▶ REQUIRED WORK: Return only the lines of the listing below that run from the line with "orange hexagon: (637, 92)" through the line with "blue diamond: (271, 784)", both ends included, exactly as written.

▶ GIVEN ENTRIES:
· · ·

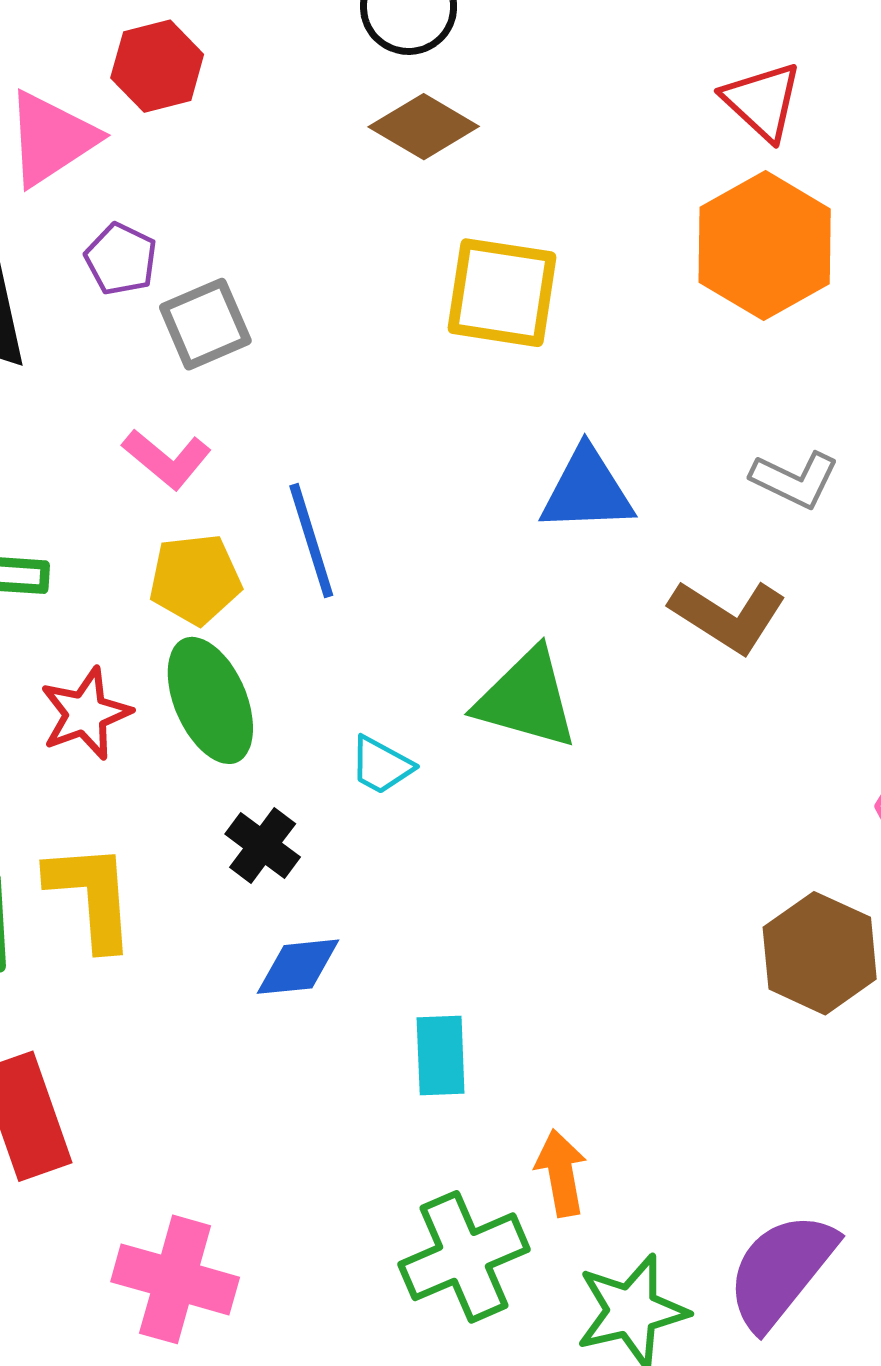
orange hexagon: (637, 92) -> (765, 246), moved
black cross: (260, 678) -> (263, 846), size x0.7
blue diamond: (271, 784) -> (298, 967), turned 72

· · ·

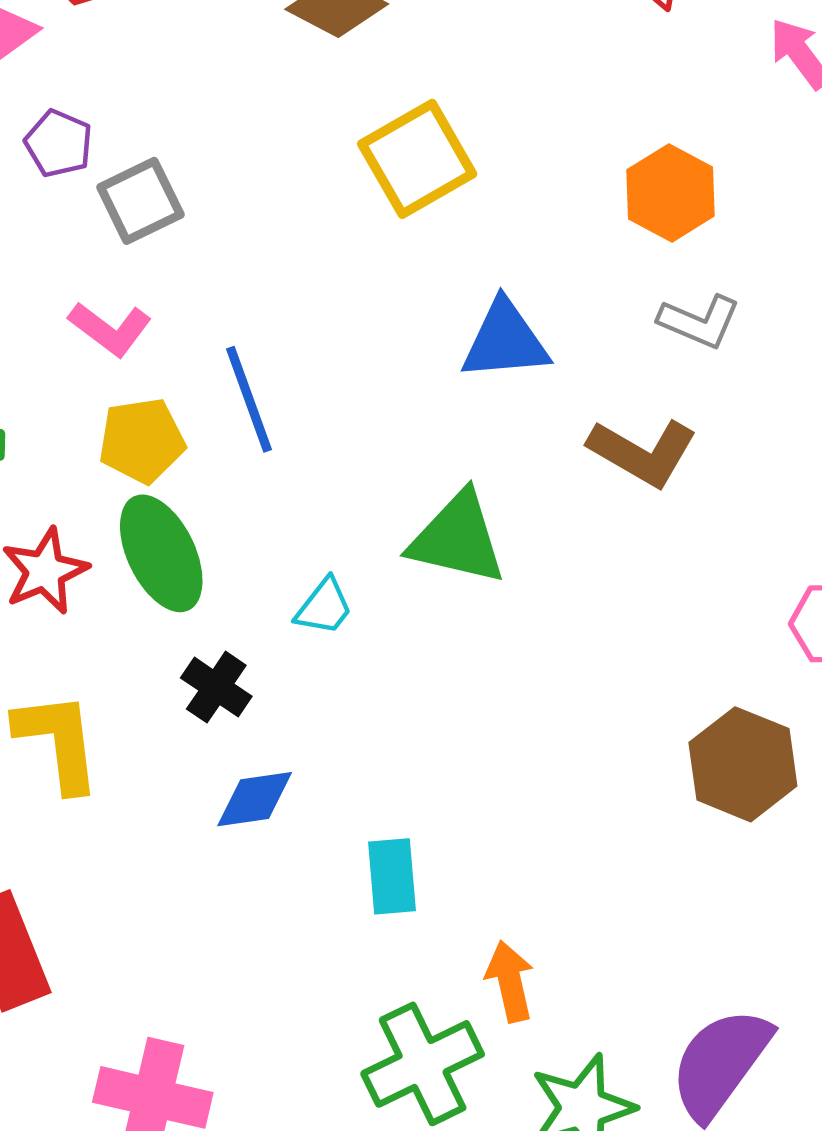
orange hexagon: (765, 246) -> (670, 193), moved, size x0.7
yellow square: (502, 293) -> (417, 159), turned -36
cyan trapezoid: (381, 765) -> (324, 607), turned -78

· · ·

▶ TASK RESULT:
orange hexagon: (637, 92) -> (765, 246), moved
black cross: (260, 678) -> (263, 846), size x0.7
blue diamond: (271, 784) -> (298, 967), turned 72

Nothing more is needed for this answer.